What you have to do:
Return the lines that run from the beginning of the entries to the line holding "green phone [523,443,619,536]", inclusive, and drop the pictures.

:::::

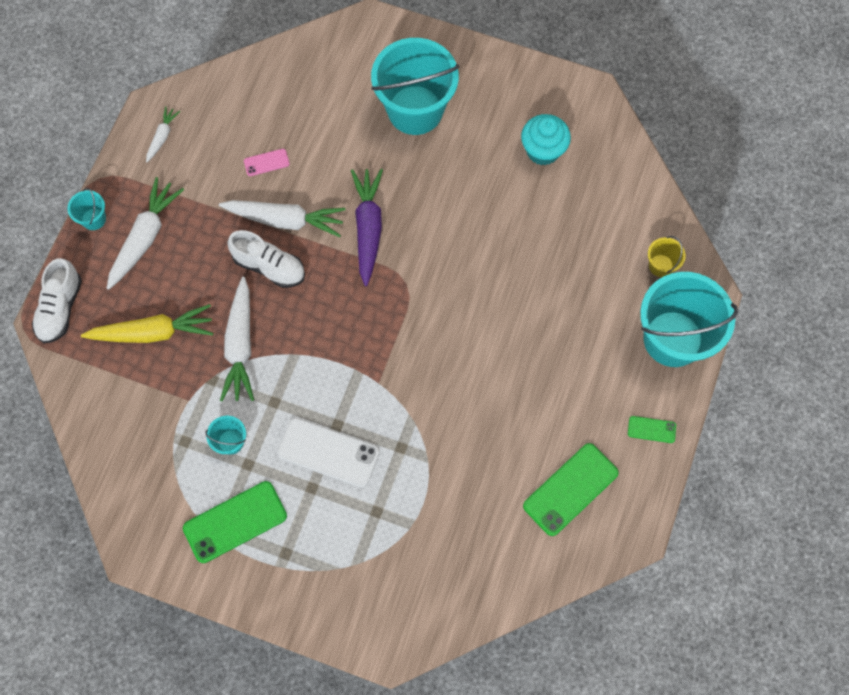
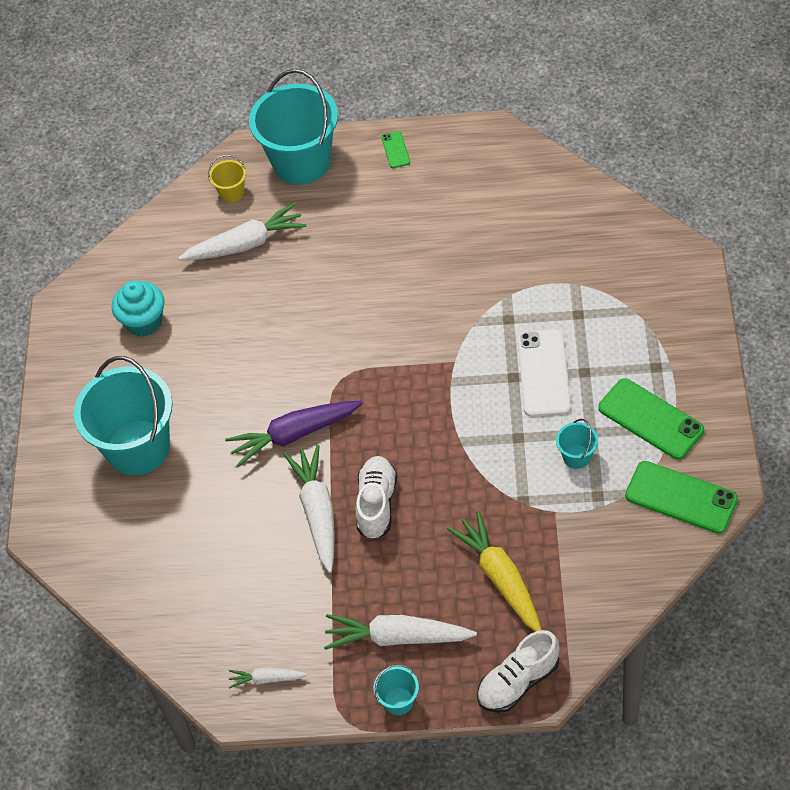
camera: 105 degrees left, 15 degrees down
white shoe [32,258,82,343] -> white shoe turned 150 degrees clockwise [477,630,560,713]
white carrot [220,277,254,401] -> white carrot moved to [178,203,307,260]
pink phone [244,149,290,176] -> none
green phone [523,443,619,536] -> green phone moved to [625,461,738,534]

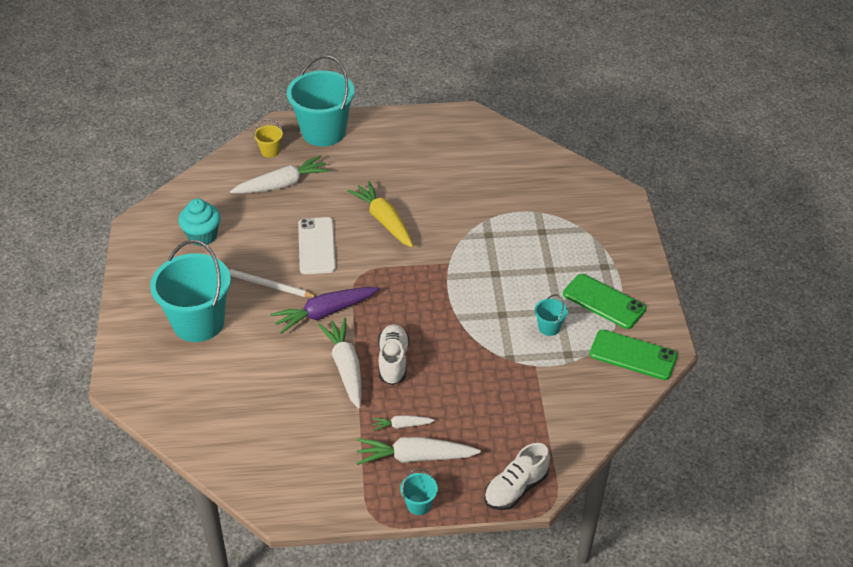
camera: 10 degrees left, 10 degrees down
white carrot [229,667,308,689] -> white carrot moved to [372,415,436,431]
green phone [381,131,410,168] -> none
yellow carrot [447,511,542,632] -> yellow carrot moved to [347,181,413,247]
white phone [517,329,571,417] -> white phone moved to [298,217,336,274]
none -> white pencil [228,268,316,297]

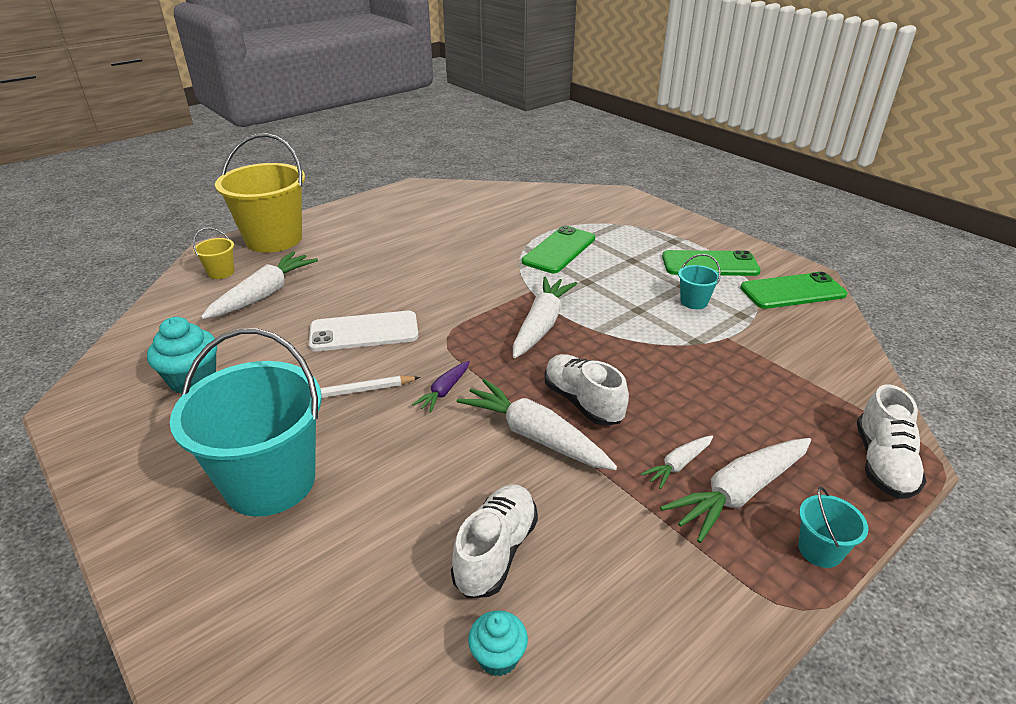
camera: 35 degrees left, 10 degrees down
purple carrot [270,287,379,334] -> purple carrot [412,361,470,413], size x0.52
turquoise bucket [287,55,355,146] -> yellow bucket [215,133,305,253]
white phone [298,217,336,274] -> white phone turned 60 degrees counterclockwise [309,311,419,351]
yellow carrot [347,181,413,247] -> none
none -> white shoe [451,484,538,598]
none -> turquoise cupcake [468,610,528,676]
none -> white carrot [513,276,577,358]
none -> green phone [522,226,595,273]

:::::

Answer section:
camera: 105 degrees left, 15 degrees down
white shoe [32,258,82,343] -> white shoe turned 150 degrees clockwise [477,630,560,713]
white carrot [220,277,254,401] -> white carrot moved to [178,203,307,260]
pink phone [244,149,290,176] -> none
green phone [523,443,619,536] -> green phone moved to [625,461,738,534]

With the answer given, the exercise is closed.